Object transformation records:
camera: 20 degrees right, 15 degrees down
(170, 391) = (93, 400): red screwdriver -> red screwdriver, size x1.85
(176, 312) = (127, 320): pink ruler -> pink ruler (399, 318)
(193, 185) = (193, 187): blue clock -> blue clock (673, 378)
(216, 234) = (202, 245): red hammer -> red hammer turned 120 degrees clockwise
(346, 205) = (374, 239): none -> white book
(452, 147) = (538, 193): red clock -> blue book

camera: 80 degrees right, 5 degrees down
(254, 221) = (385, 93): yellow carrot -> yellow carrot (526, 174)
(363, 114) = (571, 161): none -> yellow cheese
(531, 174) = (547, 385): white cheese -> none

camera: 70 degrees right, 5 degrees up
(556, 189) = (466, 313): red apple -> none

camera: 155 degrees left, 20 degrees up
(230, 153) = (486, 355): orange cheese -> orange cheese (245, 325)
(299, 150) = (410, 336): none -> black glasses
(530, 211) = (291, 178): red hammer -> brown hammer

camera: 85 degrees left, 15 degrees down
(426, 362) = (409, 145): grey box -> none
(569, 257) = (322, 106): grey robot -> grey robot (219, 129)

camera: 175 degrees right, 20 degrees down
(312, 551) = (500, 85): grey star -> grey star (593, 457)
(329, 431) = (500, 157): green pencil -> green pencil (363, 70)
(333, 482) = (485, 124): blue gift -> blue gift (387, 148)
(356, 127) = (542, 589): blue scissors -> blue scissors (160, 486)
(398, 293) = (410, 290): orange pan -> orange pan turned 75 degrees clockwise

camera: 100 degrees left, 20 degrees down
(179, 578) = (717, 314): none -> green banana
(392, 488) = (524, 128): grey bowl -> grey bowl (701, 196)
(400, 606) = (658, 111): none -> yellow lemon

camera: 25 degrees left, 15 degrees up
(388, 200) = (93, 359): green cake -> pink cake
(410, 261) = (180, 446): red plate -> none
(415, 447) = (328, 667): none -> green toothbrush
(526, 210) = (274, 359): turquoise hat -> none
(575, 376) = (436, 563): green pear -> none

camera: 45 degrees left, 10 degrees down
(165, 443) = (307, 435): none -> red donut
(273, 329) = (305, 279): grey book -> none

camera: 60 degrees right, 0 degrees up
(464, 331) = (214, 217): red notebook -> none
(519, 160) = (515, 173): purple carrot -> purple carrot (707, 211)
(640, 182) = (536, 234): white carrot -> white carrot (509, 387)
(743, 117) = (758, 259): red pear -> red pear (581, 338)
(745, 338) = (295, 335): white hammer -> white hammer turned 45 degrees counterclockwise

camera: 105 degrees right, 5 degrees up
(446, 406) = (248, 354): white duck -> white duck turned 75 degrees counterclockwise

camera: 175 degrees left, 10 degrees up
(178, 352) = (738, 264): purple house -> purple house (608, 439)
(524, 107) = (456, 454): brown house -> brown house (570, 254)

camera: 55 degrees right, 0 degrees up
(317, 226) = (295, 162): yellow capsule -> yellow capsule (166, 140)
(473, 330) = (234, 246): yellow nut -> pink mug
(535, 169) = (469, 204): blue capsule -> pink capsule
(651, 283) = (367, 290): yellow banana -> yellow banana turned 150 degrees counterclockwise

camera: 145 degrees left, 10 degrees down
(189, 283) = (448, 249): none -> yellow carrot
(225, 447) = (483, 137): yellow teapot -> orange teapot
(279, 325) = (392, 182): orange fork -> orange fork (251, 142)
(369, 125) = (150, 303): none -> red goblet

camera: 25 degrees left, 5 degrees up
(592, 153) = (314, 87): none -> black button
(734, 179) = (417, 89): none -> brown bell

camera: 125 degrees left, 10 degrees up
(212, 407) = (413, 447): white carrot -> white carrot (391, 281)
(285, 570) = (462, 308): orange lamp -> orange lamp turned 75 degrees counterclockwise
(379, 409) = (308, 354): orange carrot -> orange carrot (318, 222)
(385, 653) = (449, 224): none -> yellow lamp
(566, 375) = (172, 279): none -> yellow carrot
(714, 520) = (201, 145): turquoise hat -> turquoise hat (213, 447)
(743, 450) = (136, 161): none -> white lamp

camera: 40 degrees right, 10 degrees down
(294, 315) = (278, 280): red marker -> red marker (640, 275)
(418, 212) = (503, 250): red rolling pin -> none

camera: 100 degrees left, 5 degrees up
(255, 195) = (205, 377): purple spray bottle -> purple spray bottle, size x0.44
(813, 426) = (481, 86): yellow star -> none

- **Problem details**
Find the line with "(179, 578) = (717, 314): none -> green banana" in the entries above. Retype it and each line after it, exactly, through the line with "camera: 105 degrees right, 5 degrees up", and stop there.

- **Result of the exercise**
(179, 578) = (717, 314): none -> green banana
(392, 488) = (524, 128): grey bowl -> grey bowl (701, 196)
(400, 606) = (658, 111): none -> yellow lemon

camera: 25 degrees left, 15 degrees up
(388, 200) = (93, 359): green cake -> pink cake
(410, 261) = (180, 446): red plate -> none
(415, 447) = (328, 667): none -> green toothbrush
(526, 210) = (274, 359): turquoise hat -> none
(575, 376) = (436, 563): green pear -> none

camera: 45 degrees left, 10 degrees down
(165, 443) = (307, 435): none -> red donut
(273, 329) = (305, 279): grey book -> none

camera: 60 degrees right, 0 degrees up
(464, 331) = (214, 217): red notebook -> none
(519, 160) = (515, 173): purple carrot -> purple carrot (707, 211)
(640, 182) = (536, 234): white carrot -> white carrot (509, 387)
(743, 117) = (758, 259): red pear -> red pear (581, 338)
(745, 338) = (295, 335): white hammer -> white hammer turned 45 degrees counterclockwise

camera: 105 degrees right, 5 degrees up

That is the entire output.